# [Your task]
Please restate exactly the lines of the data below, beginning with the line containing "white domino: 3 -> 2" and ending with the last line.

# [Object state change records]
§ §
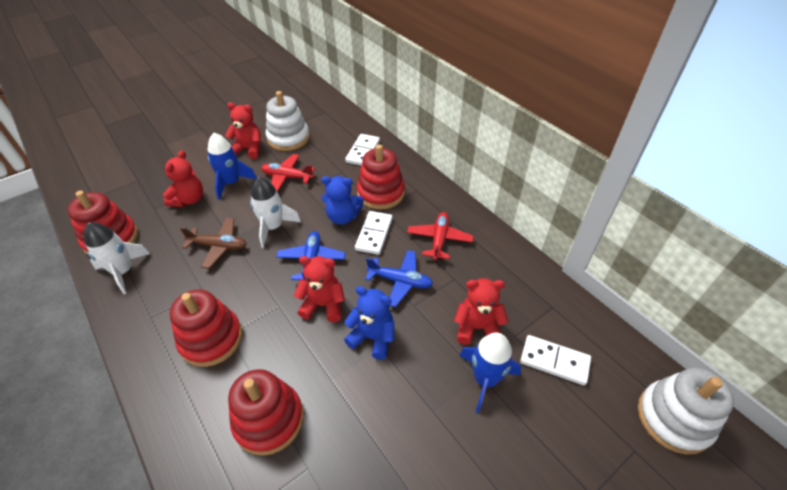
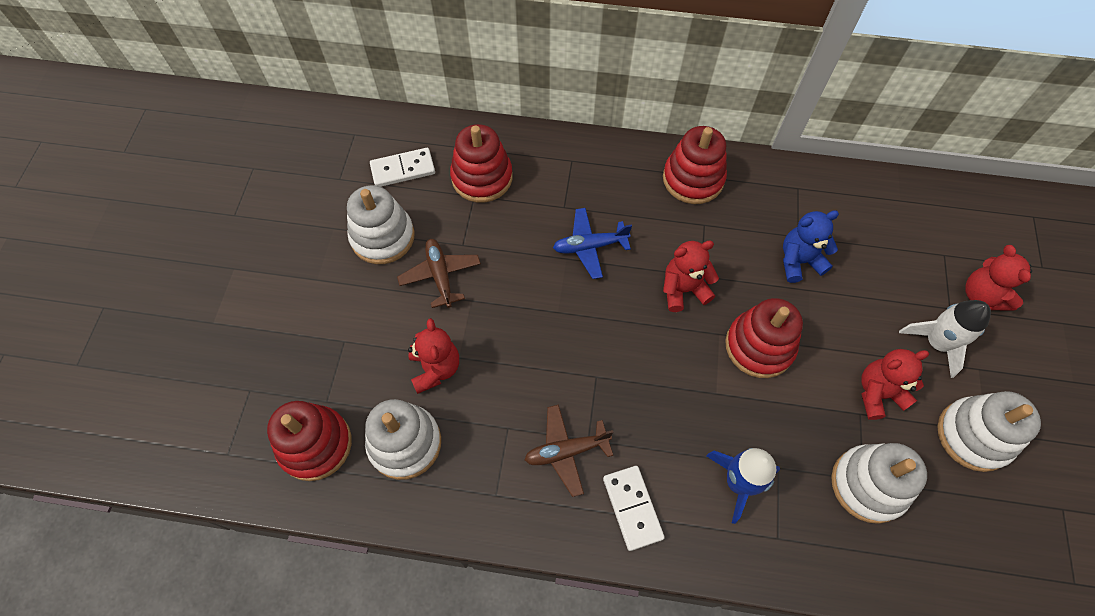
blue plane: 2 -> 1
blue rocket: 2 -> 1
blue teddy bear: 2 -> 1
brown plane: 1 -> 2
red plane: 2 -> 0
white domino: 3 -> 2
white rocket: 2 -> 1
white stacking toy: 2 -> 4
§ §
# [Response for this exercise]
white domino: 3 -> 2
white rocket: 2 -> 1
white stacking toy: 2 -> 4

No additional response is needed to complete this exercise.